| REQUIREMENT |
Pictures stay out, but every line of the data is copied exactly.

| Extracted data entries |
--------
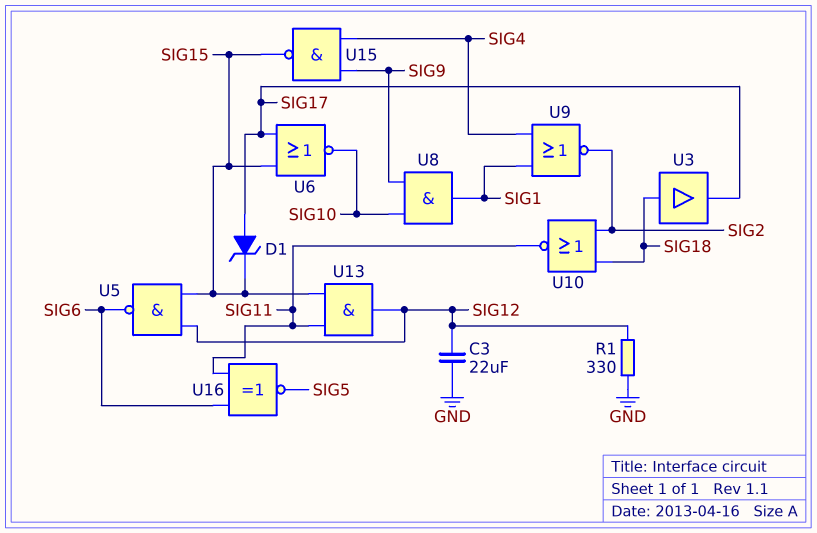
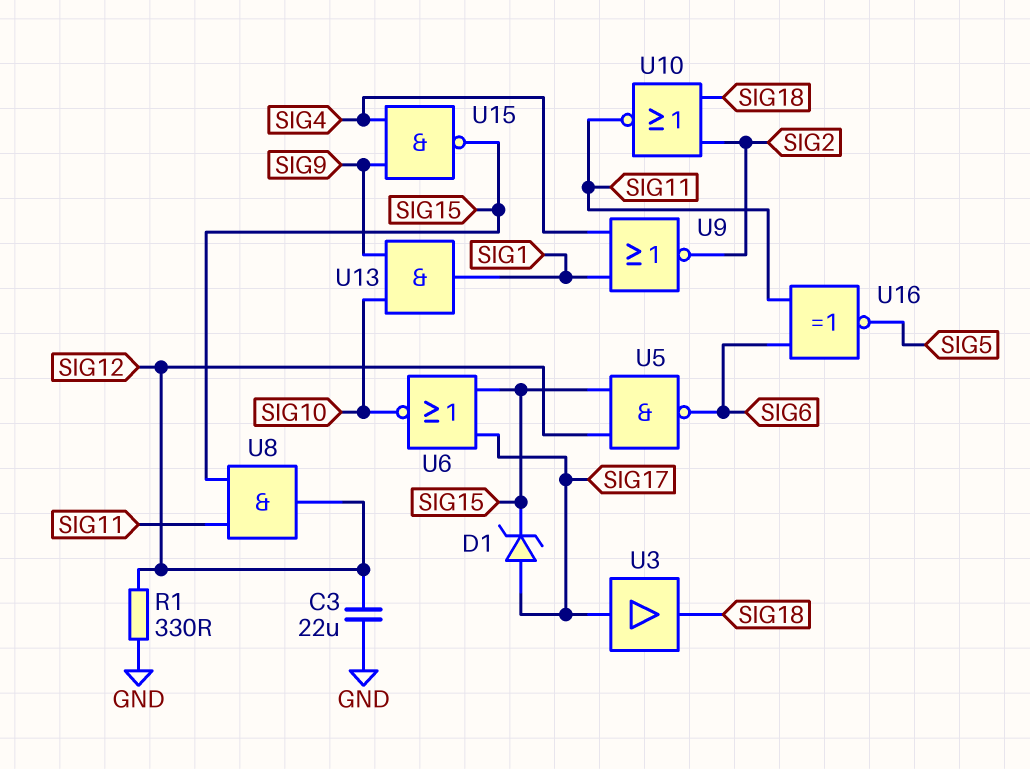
U3: buffer (in SIG18, out SIG17) -> buffer (in SIG17, out SIG18)
U8: AND (in SIG9, in SIG10, out SIG1) -> AND (in SIG11, in SIG15, out SIG12)
U13: AND (in SIG11, in SIG15, out SIG12) -> AND (in SIG9, in SIG10, out SIG1)

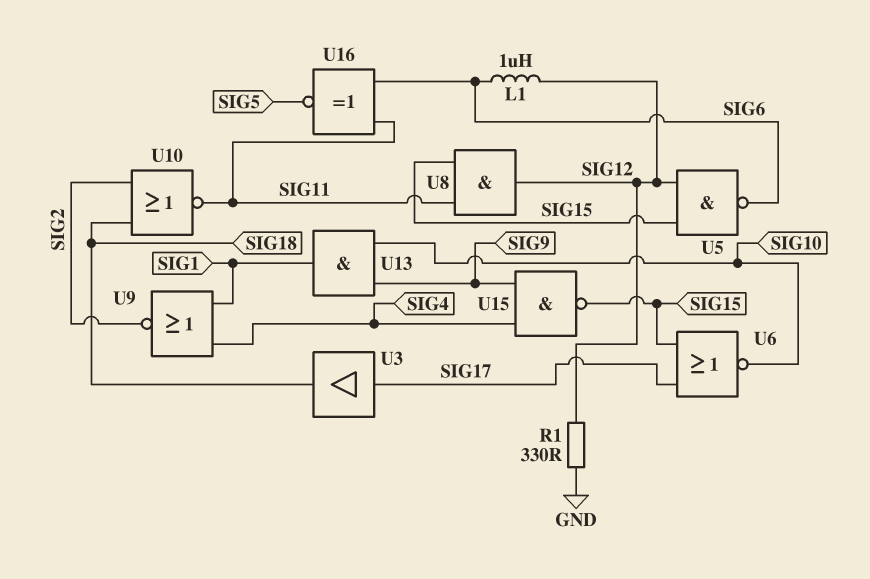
C3: 22uF (GND, SIG12) -> none
D1: zener (A SIG17, K SIG15) -> none
L1: none -> 1uH (SIG6, SIG12)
--------
| TASK RESPONSE |
U3: buffer (in SIG18, out SIG17) -> buffer (in SIG17, out SIG18)
U8: AND (in SIG9, in SIG10, out SIG1) -> AND (in SIG11, in SIG15, out SIG12)
U13: AND (in SIG11, in SIG15, out SIG12) -> AND (in SIG9, in SIG10, out SIG1)

C3: 22uF (GND, SIG12) -> none
D1: zener (A SIG17, K SIG15) -> none
L1: none -> 1uH (SIG6, SIG12)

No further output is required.